How to complete this task. Among the entries below, tally each line containing "VBUS"; respond with the total only.

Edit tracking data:
---------------
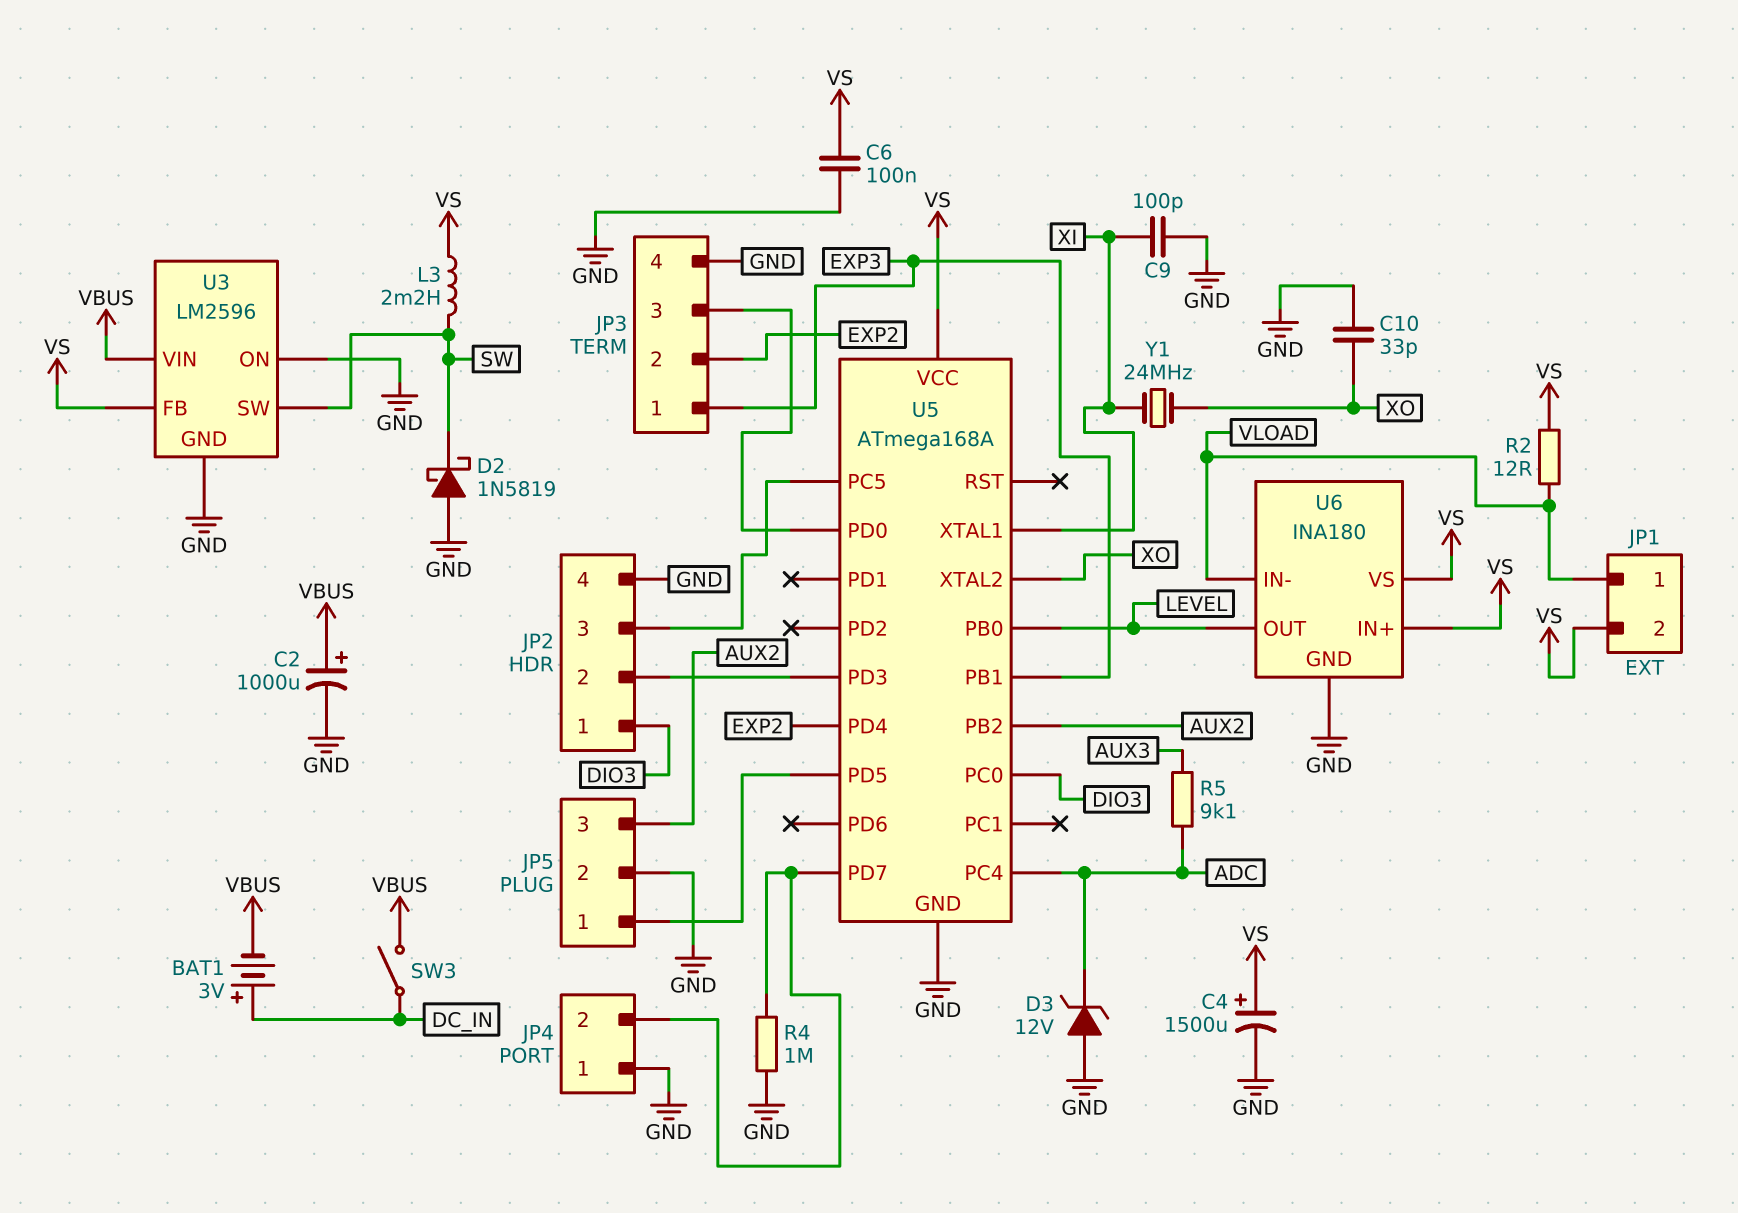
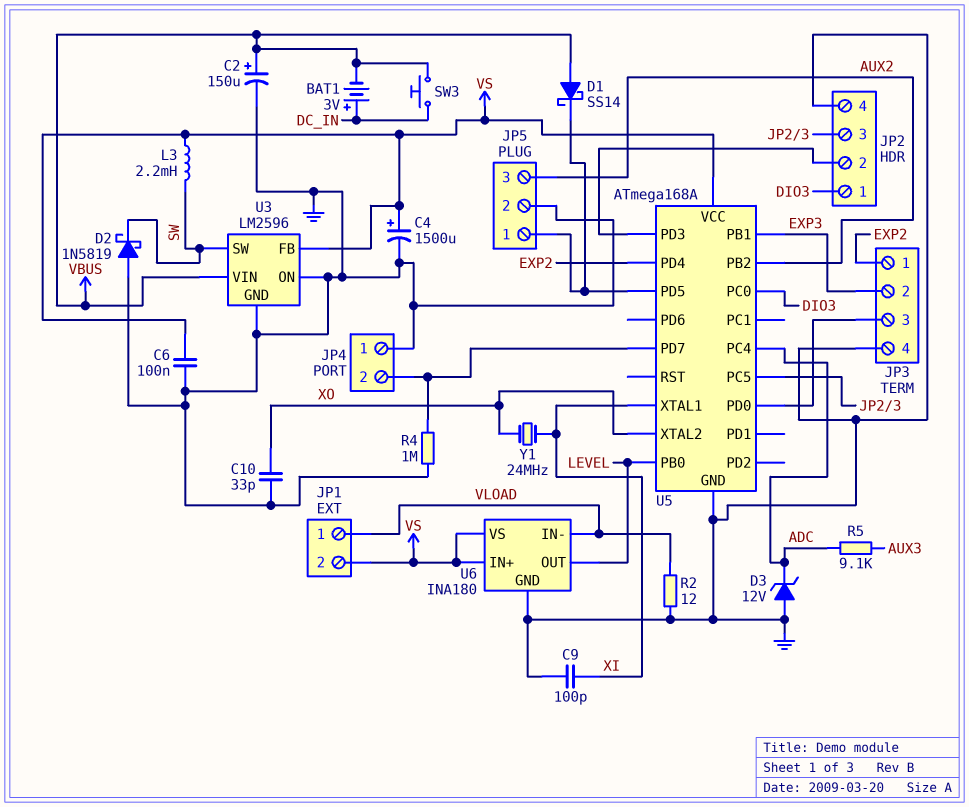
C2: 1000uF (plus VBUS, minus GND) -> 150uF (plus VBUS, minus GND)
D1: none -> schottky SS14 (A VBUS, K JP5/1)
JP3 pin 1: EXP3 -> EXP2
JP3 pin 2: EXP2 -> EXP3
R2: 12 (VLOAD, VS) -> 12 (GND, VLOAD)
SW3: switch (DC_IN, VBUS) -> button (DC_IN, VBUS)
---------------
Answer to the exercise. 3